## YOUR ASSIGNMENT
Where in the data does the word "bright" appear? Find those lines and copy them.

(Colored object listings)
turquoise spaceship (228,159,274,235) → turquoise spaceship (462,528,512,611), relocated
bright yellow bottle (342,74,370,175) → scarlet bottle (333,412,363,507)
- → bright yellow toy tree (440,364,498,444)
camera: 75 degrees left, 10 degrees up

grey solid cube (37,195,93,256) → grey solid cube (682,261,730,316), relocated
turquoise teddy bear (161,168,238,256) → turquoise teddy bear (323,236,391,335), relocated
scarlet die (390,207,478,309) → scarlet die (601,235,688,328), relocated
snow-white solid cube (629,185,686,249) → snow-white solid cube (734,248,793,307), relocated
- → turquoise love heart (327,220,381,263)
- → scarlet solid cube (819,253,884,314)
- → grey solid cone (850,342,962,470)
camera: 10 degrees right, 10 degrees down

...

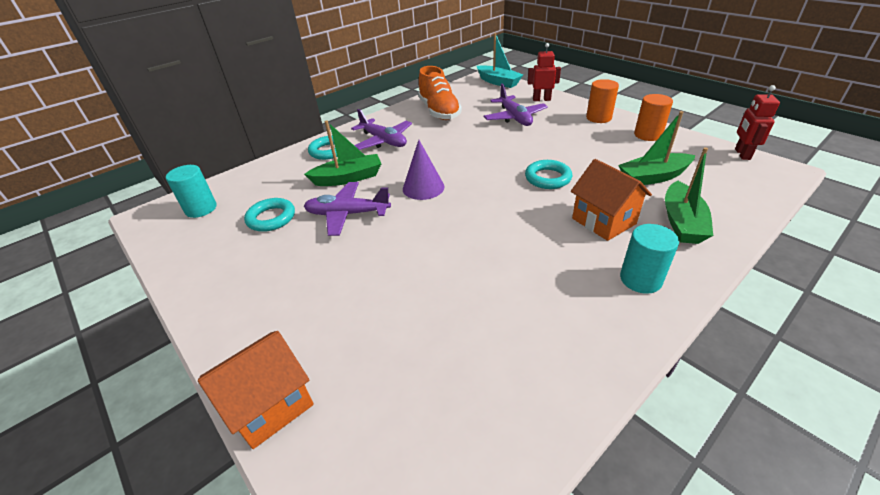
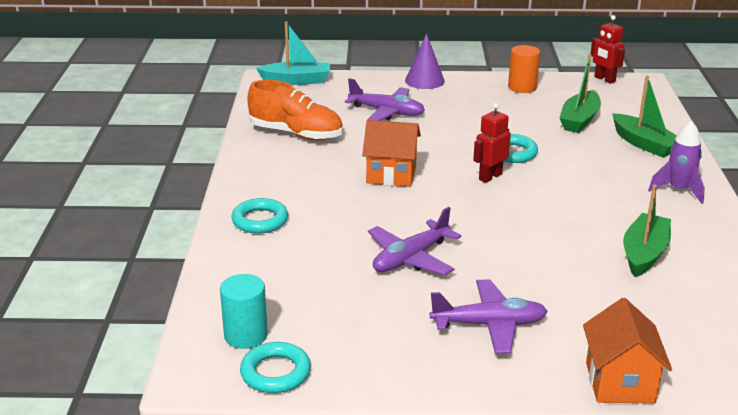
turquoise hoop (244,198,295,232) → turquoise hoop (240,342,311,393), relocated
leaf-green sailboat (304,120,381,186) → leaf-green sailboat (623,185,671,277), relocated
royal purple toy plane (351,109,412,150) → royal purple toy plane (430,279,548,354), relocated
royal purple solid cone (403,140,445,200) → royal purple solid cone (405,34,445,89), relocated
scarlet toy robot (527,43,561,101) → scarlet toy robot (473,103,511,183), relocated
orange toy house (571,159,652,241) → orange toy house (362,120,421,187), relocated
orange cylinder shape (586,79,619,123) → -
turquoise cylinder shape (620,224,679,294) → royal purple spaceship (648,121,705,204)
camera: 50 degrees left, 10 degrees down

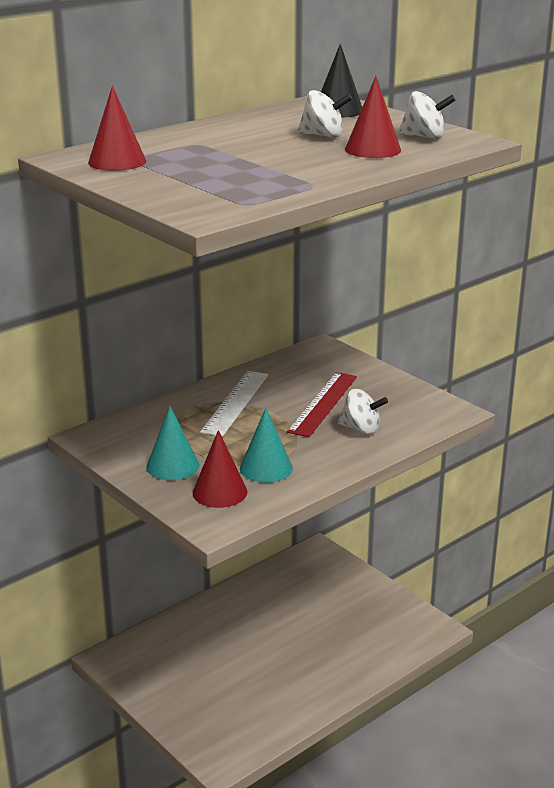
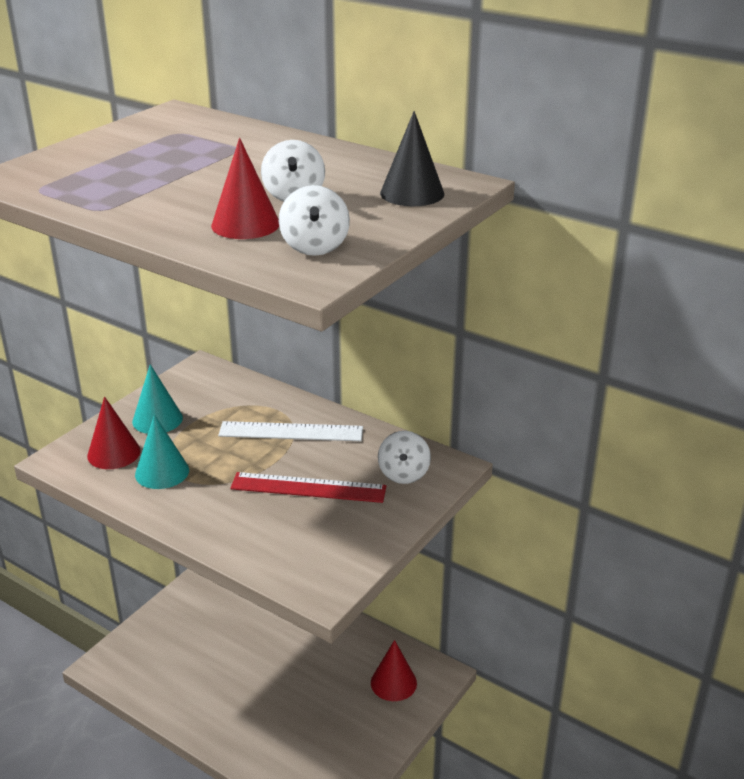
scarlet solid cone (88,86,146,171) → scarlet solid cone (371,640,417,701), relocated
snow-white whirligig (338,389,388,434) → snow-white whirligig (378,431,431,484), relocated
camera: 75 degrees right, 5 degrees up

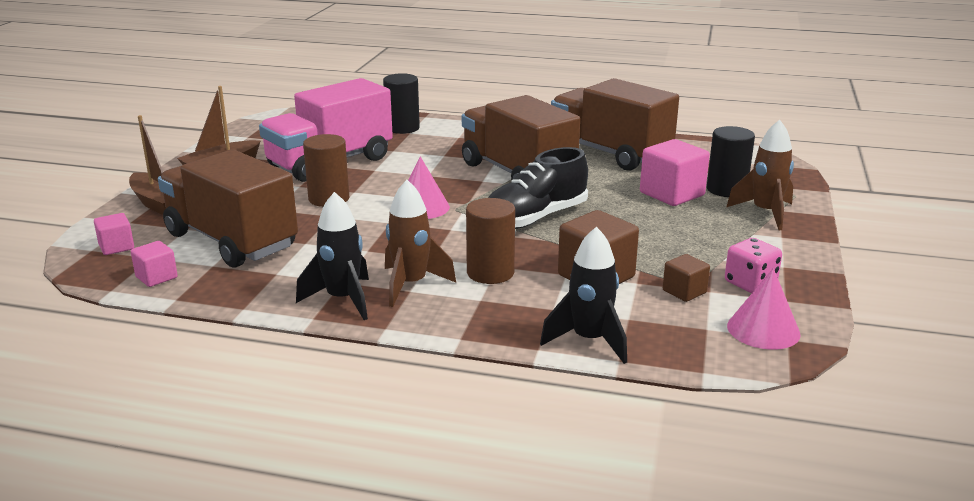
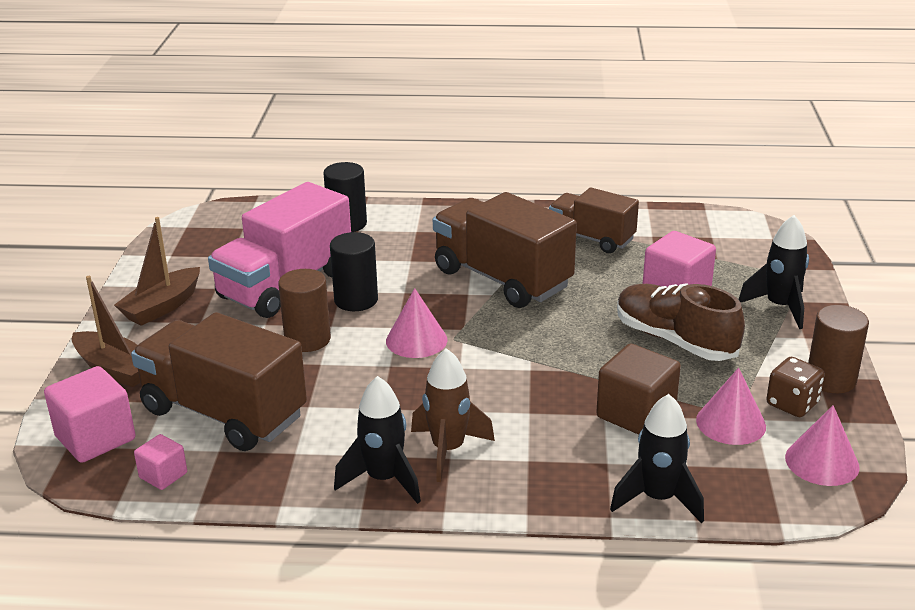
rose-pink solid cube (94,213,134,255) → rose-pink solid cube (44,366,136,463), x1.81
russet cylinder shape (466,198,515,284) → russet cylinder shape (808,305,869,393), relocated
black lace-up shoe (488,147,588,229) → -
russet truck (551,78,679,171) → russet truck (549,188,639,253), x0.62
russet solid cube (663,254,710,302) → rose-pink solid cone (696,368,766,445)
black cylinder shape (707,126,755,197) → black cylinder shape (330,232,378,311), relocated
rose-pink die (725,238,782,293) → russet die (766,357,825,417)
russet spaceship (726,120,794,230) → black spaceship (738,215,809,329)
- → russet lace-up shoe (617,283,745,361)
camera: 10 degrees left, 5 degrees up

## RESULT OF THE EXERCISE
bright yellow bottle (342,74,370,175) → scarlet bottle (333,412,363,507)
- → bright yellow toy tree (440,364,498,444)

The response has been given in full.